**What to do:**
Leave the images aside and repeat the whole listing exactly.

**Data extract:**
════

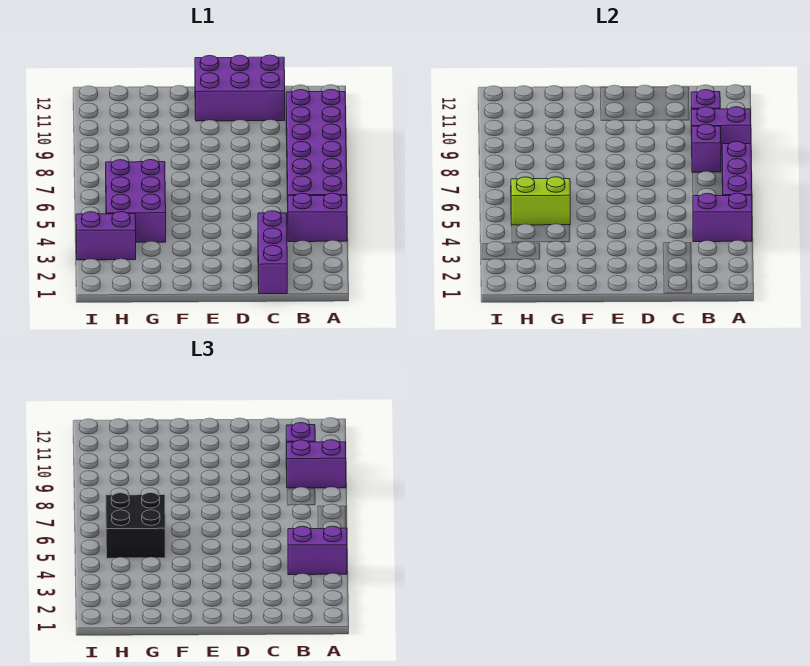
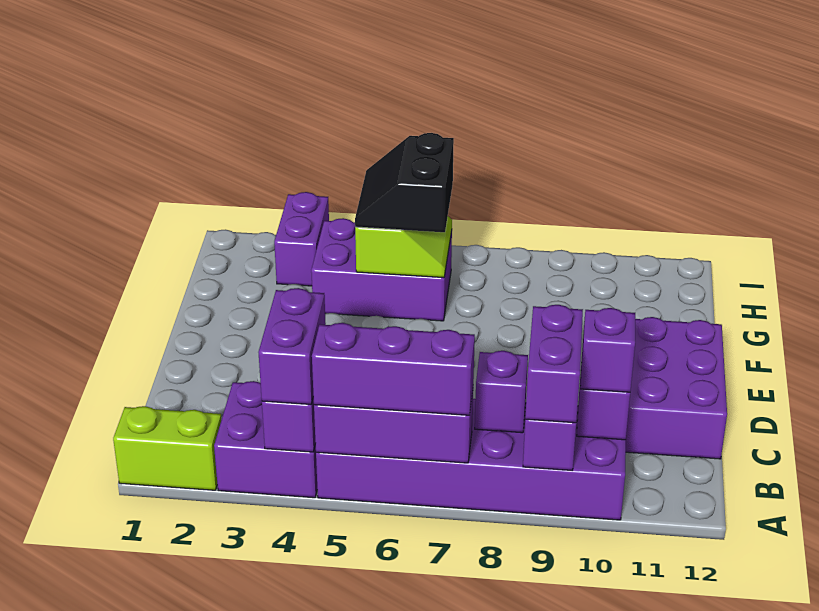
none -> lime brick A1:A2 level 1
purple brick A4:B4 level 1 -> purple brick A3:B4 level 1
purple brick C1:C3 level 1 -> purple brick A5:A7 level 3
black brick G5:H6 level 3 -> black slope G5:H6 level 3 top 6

════

**Written reply:**
none -> lime brick A1:A2 level 1
purple brick A4:B4 level 1 -> purple brick A3:B4 level 1
purple brick C1:C3 level 1 -> purple brick A5:A7 level 3
black brick G5:H6 level 3 -> black slope G5:H6 level 3 top 6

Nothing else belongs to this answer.